[GIVEN RECORDS]
+ + + +

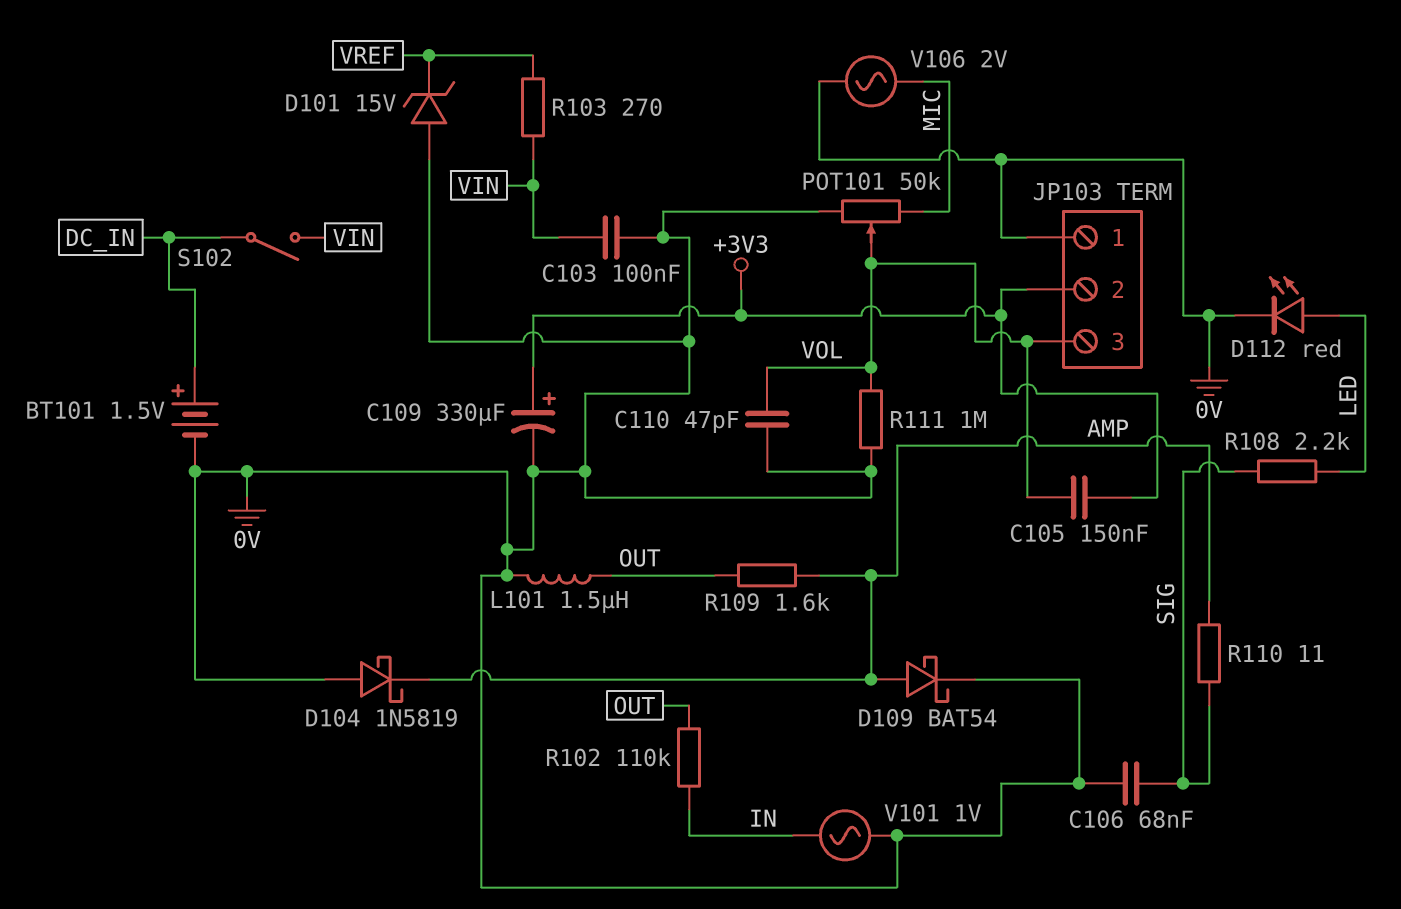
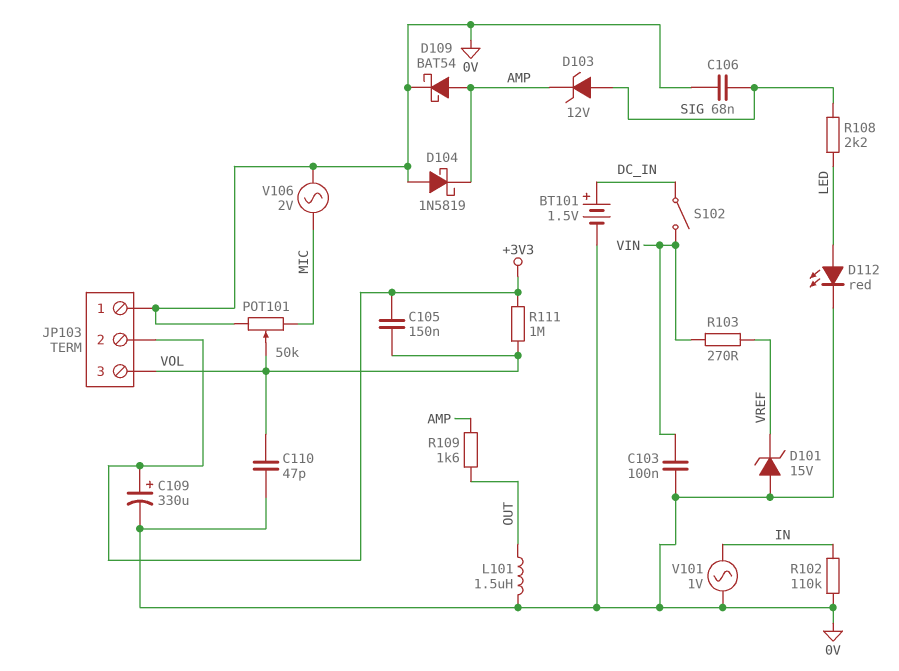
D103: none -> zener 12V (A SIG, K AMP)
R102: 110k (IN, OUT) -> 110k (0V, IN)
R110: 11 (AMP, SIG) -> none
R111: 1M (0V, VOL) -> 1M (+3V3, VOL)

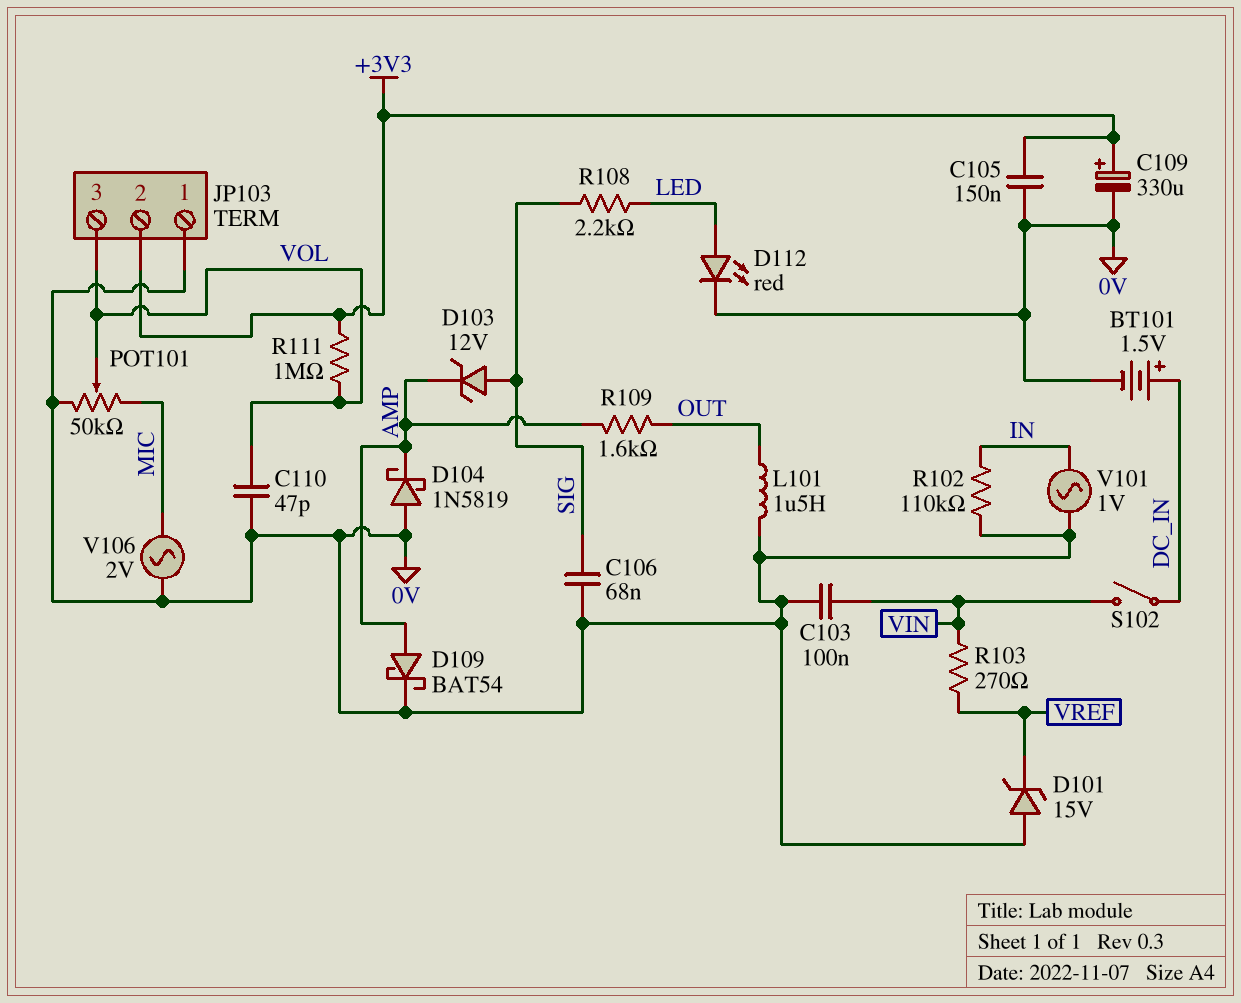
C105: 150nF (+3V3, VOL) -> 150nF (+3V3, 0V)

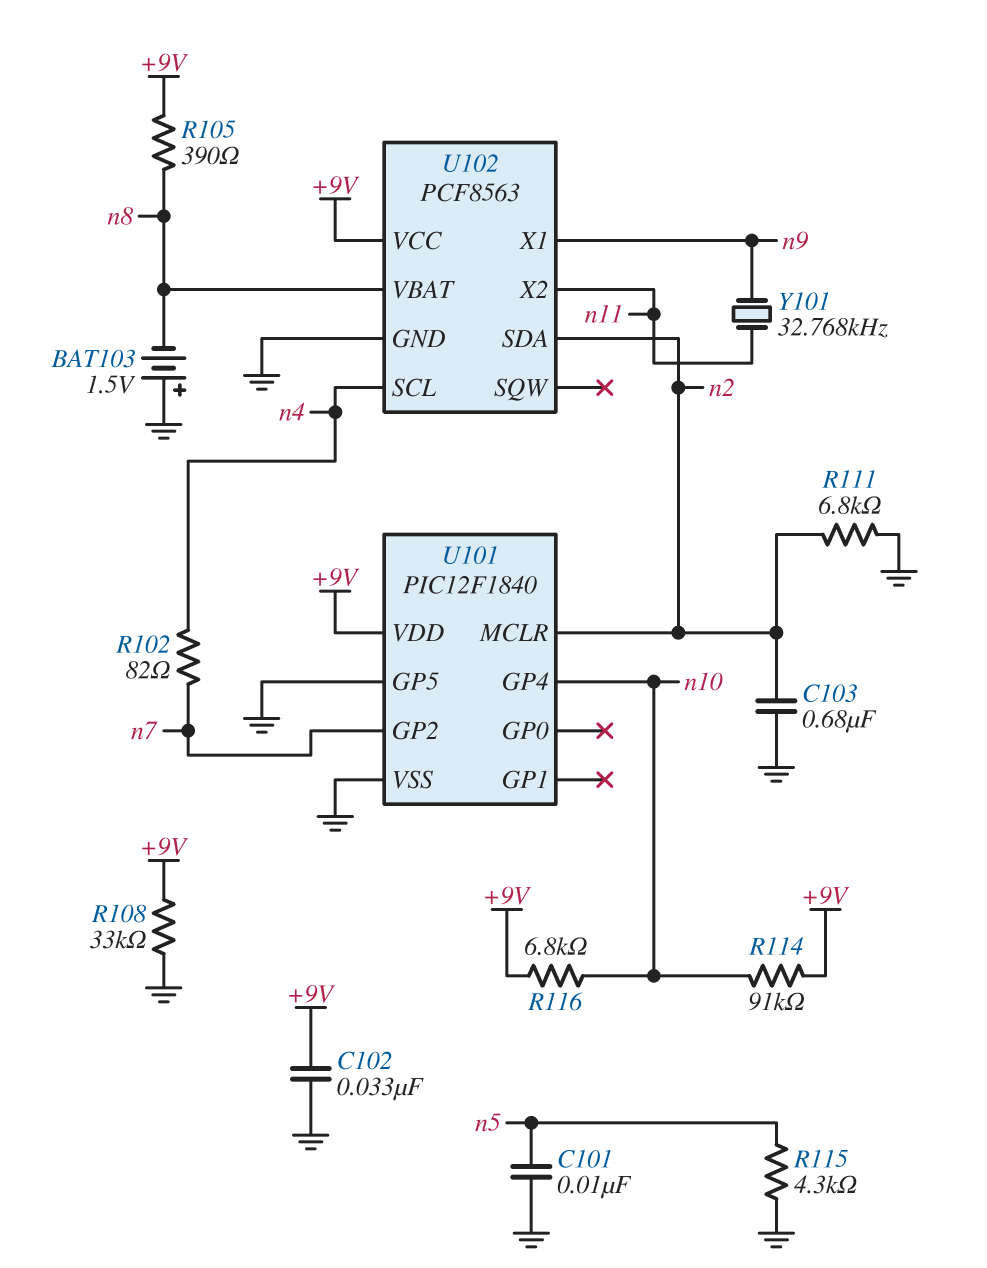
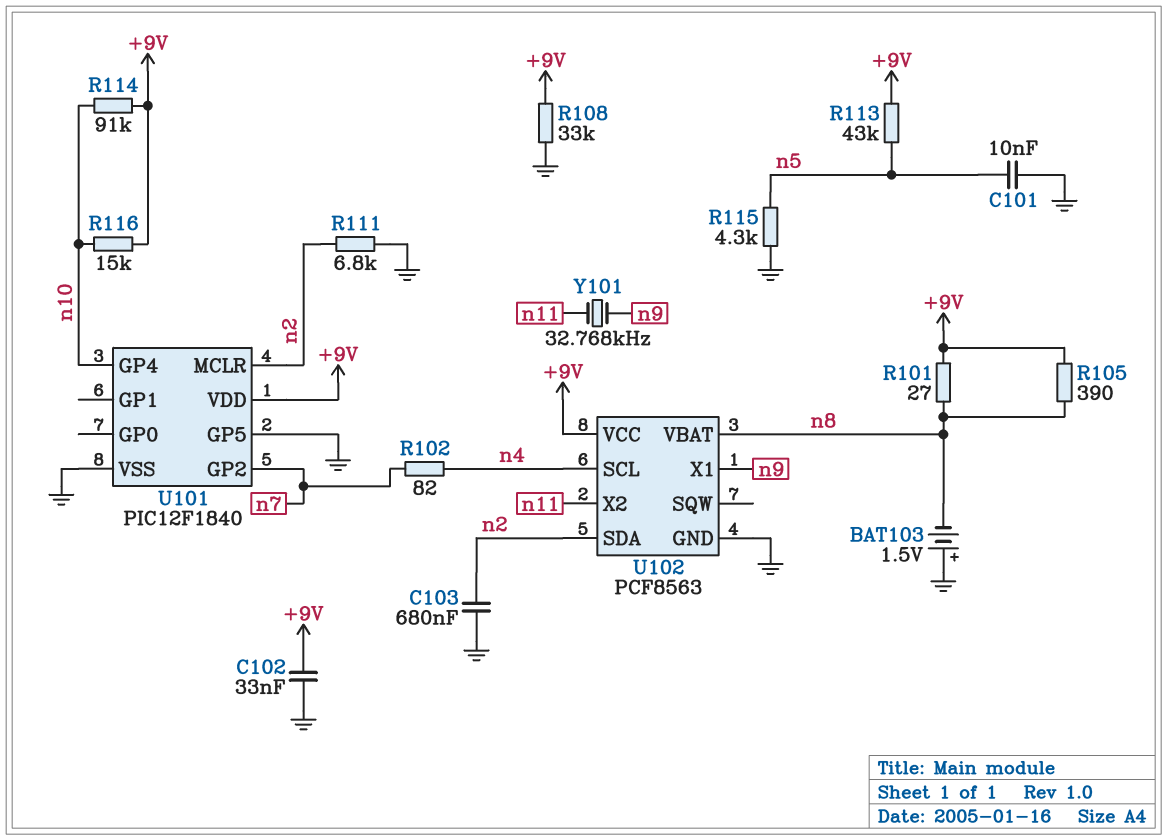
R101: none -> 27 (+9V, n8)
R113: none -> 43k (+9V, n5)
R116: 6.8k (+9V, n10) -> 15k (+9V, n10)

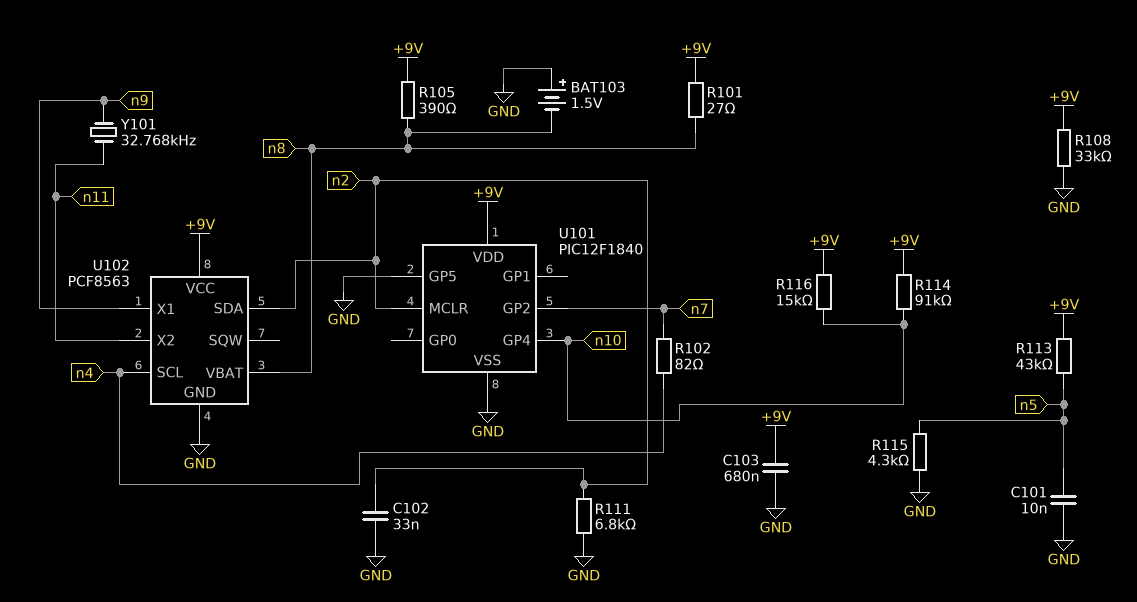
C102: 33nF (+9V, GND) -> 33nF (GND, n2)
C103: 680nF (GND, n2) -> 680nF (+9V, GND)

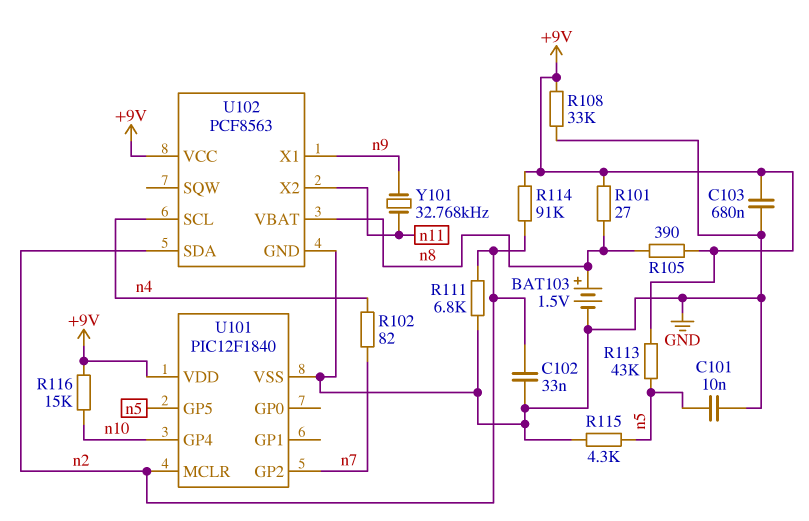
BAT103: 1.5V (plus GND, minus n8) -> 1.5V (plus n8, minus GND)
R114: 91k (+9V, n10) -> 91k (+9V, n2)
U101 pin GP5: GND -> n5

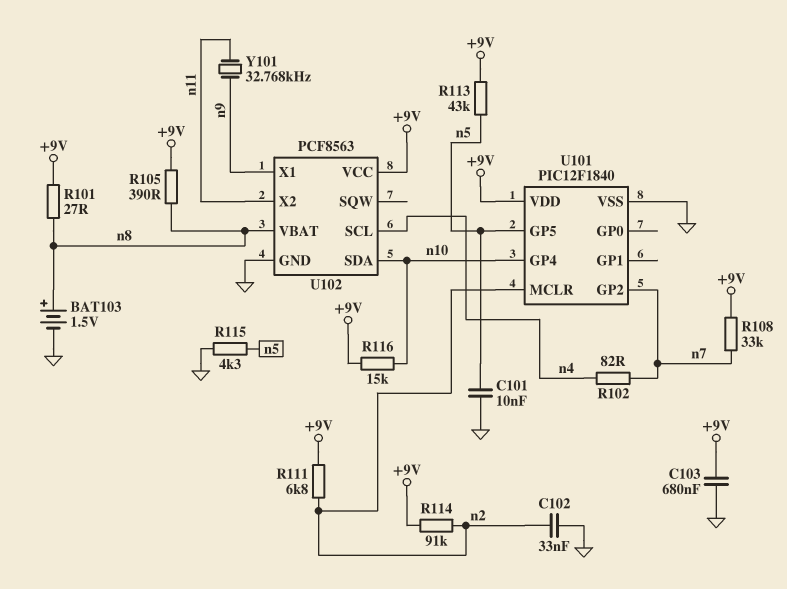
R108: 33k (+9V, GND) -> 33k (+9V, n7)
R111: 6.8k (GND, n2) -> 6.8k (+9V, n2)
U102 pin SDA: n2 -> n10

+ + + +

[BRIEF]
Your reply must contain each entry exactly as written and no pictures.

[RESPONSE TO THE EXERCISE]
D103: none -> zener 12V (A SIG, K AMP)
R102: 110k (IN, OUT) -> 110k (0V, IN)
R110: 11 (AMP, SIG) -> none
R111: 1M (0V, VOL) -> 1M (+3V3, VOL)

C105: 150nF (+3V3, VOL) -> 150nF (+3V3, 0V)

R101: none -> 27 (+9V, n8)
R113: none -> 43k (+9V, n5)
R116: 6.8k (+9V, n10) -> 15k (+9V, n10)

C102: 33nF (+9V, GND) -> 33nF (GND, n2)
C103: 680nF (GND, n2) -> 680nF (+9V, GND)

BAT103: 1.5V (plus GND, minus n8) -> 1.5V (plus n8, minus GND)
R114: 91k (+9V, n10) -> 91k (+9V, n2)
U101 pin GP5: GND -> n5

R108: 33k (+9V, GND) -> 33k (+9V, n7)
R111: 6.8k (GND, n2) -> 6.8k (+9V, n2)
U102 pin SDA: n2 -> n10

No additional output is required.